*** Begin section ***
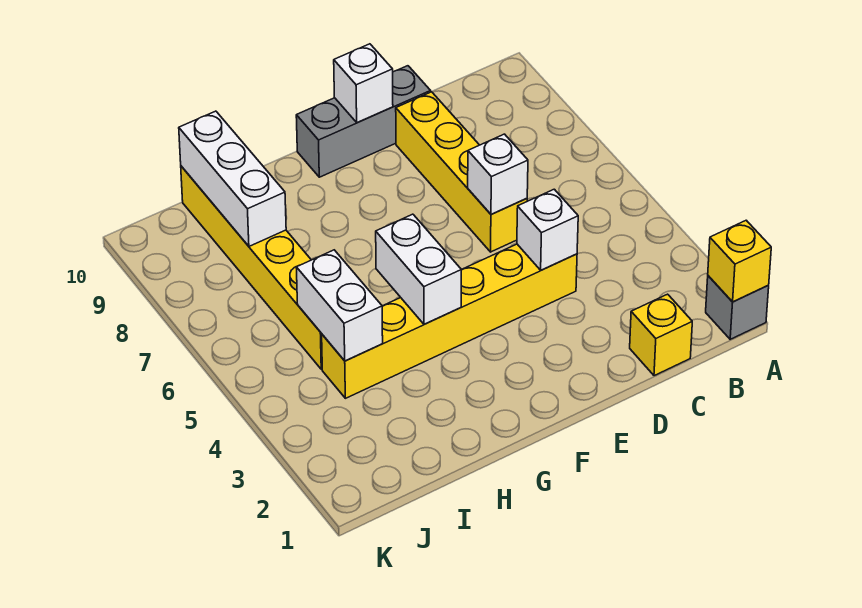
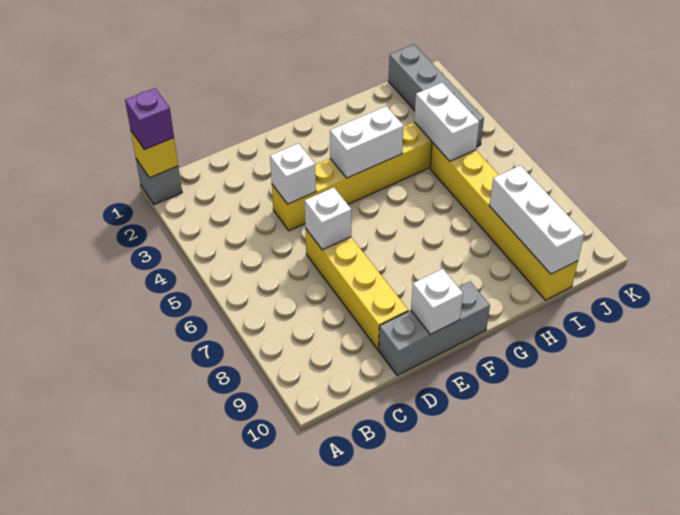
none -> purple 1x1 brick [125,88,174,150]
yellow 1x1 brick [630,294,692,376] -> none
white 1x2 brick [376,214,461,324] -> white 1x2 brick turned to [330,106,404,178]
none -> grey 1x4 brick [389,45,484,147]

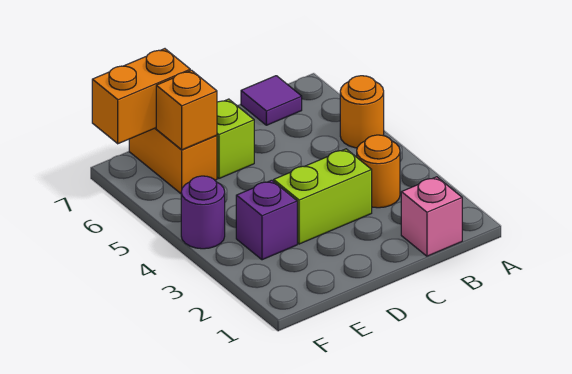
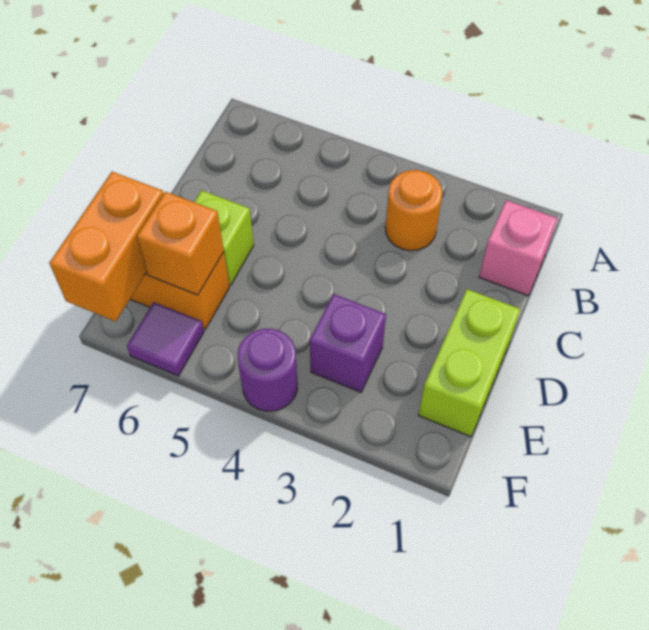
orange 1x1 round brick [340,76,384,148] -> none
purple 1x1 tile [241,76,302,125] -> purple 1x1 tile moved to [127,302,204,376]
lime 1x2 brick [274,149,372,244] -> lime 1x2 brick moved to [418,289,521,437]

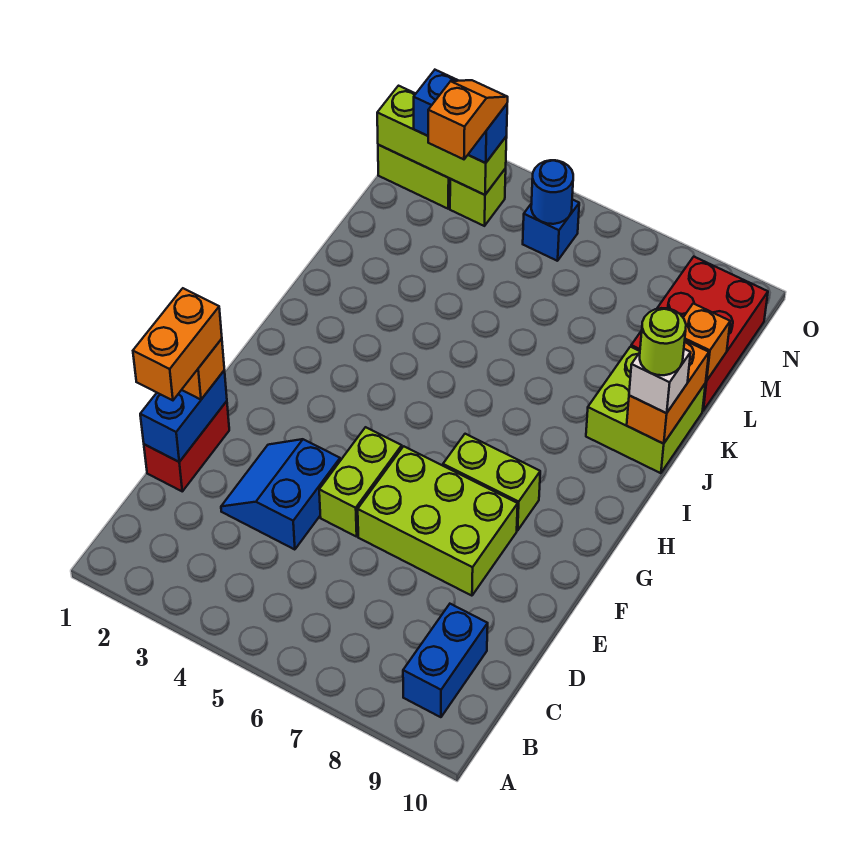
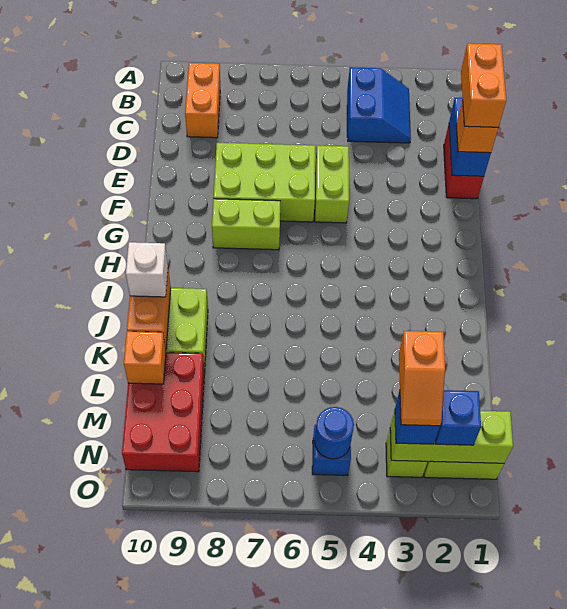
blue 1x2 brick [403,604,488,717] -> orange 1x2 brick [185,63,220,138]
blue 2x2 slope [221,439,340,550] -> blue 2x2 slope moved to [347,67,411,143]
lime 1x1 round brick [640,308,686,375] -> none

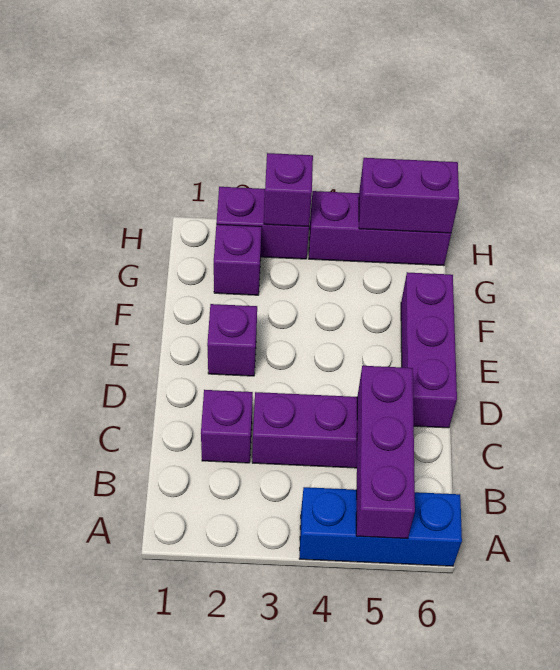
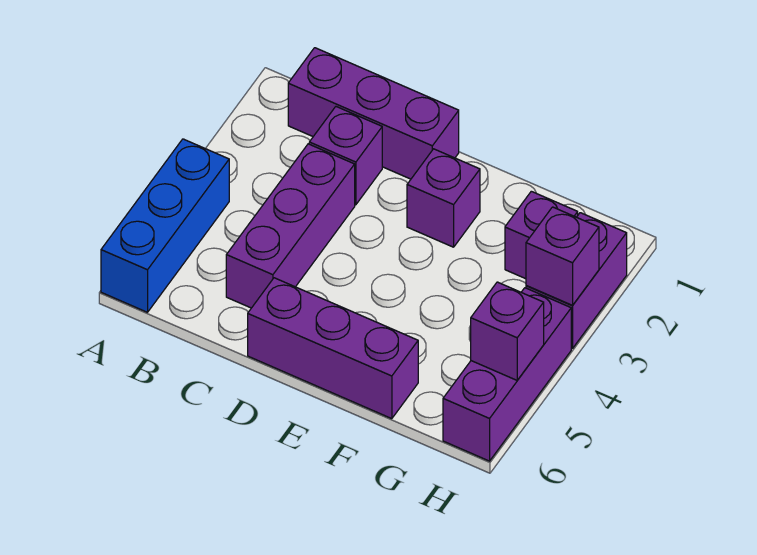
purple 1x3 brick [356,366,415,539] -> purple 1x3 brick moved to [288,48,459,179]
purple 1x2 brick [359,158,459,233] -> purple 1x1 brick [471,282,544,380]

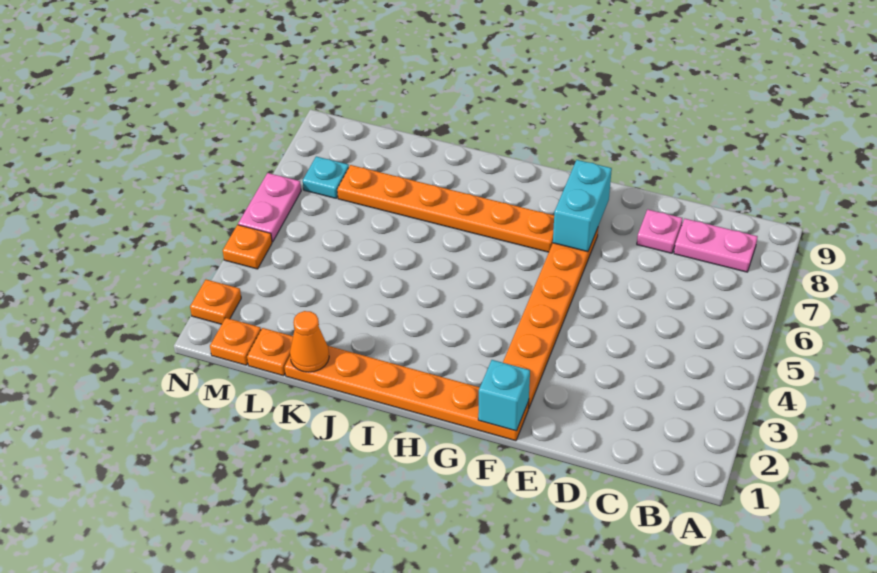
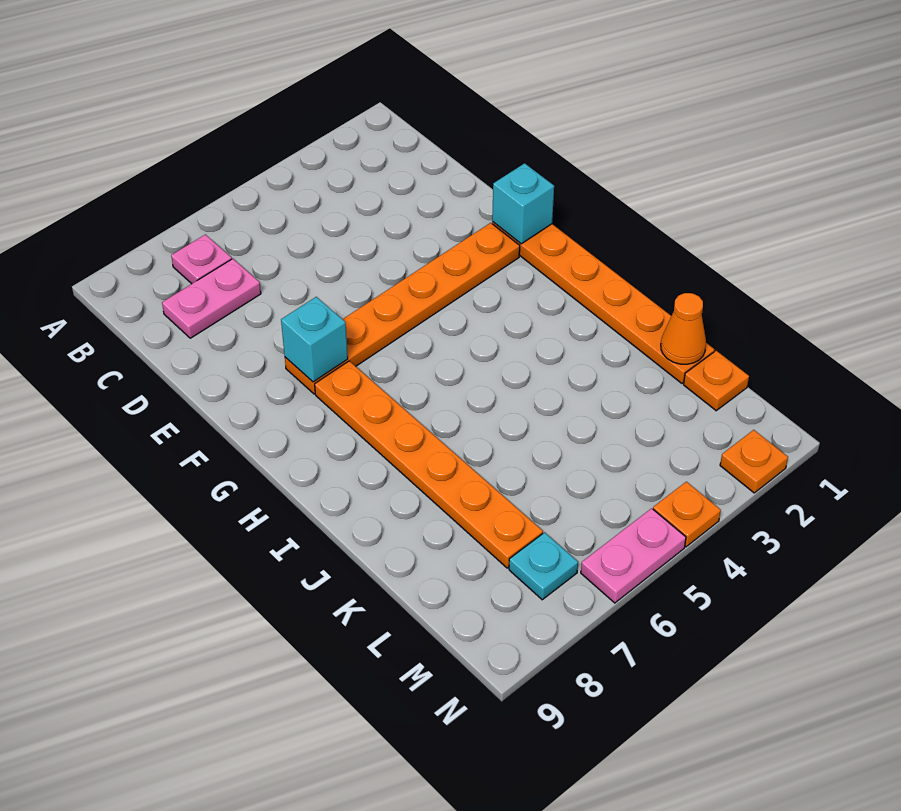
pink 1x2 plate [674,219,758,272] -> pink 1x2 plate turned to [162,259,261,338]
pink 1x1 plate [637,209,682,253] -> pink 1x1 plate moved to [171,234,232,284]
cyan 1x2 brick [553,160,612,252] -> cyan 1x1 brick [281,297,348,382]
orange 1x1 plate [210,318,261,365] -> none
*** End section ***
What is needed
Reproduce the material above verbatim; omit every picture.

Expected output
none -> purple 1x1 brick [125,88,174,150]
yellow 1x1 brick [630,294,692,376] -> none
white 1x2 brick [376,214,461,324] -> white 1x2 brick turned to [330,106,404,178]
none -> grey 1x4 brick [389,45,484,147]

orange 1x1 round brick [340,76,384,148] -> none
purple 1x1 tile [241,76,302,125] -> purple 1x1 tile moved to [127,302,204,376]
lime 1x2 brick [274,149,372,244] -> lime 1x2 brick moved to [418,289,521,437]

blue 1x2 brick [403,604,488,717] -> orange 1x2 brick [185,63,220,138]
blue 2x2 slope [221,439,340,550] -> blue 2x2 slope moved to [347,67,411,143]
lime 1x1 round brick [640,308,686,375] -> none

purple 1x3 brick [356,366,415,539] -> purple 1x3 brick moved to [288,48,459,179]
purple 1x2 brick [359,158,459,233] -> purple 1x1 brick [471,282,544,380]

pink 1x2 plate [674,219,758,272] -> pink 1x2 plate turned to [162,259,261,338]
pink 1x1 plate [637,209,682,253] -> pink 1x1 plate moved to [171,234,232,284]
cyan 1x2 brick [553,160,612,252] -> cyan 1x1 brick [281,297,348,382]
orange 1x1 plate [210,318,261,365] -> none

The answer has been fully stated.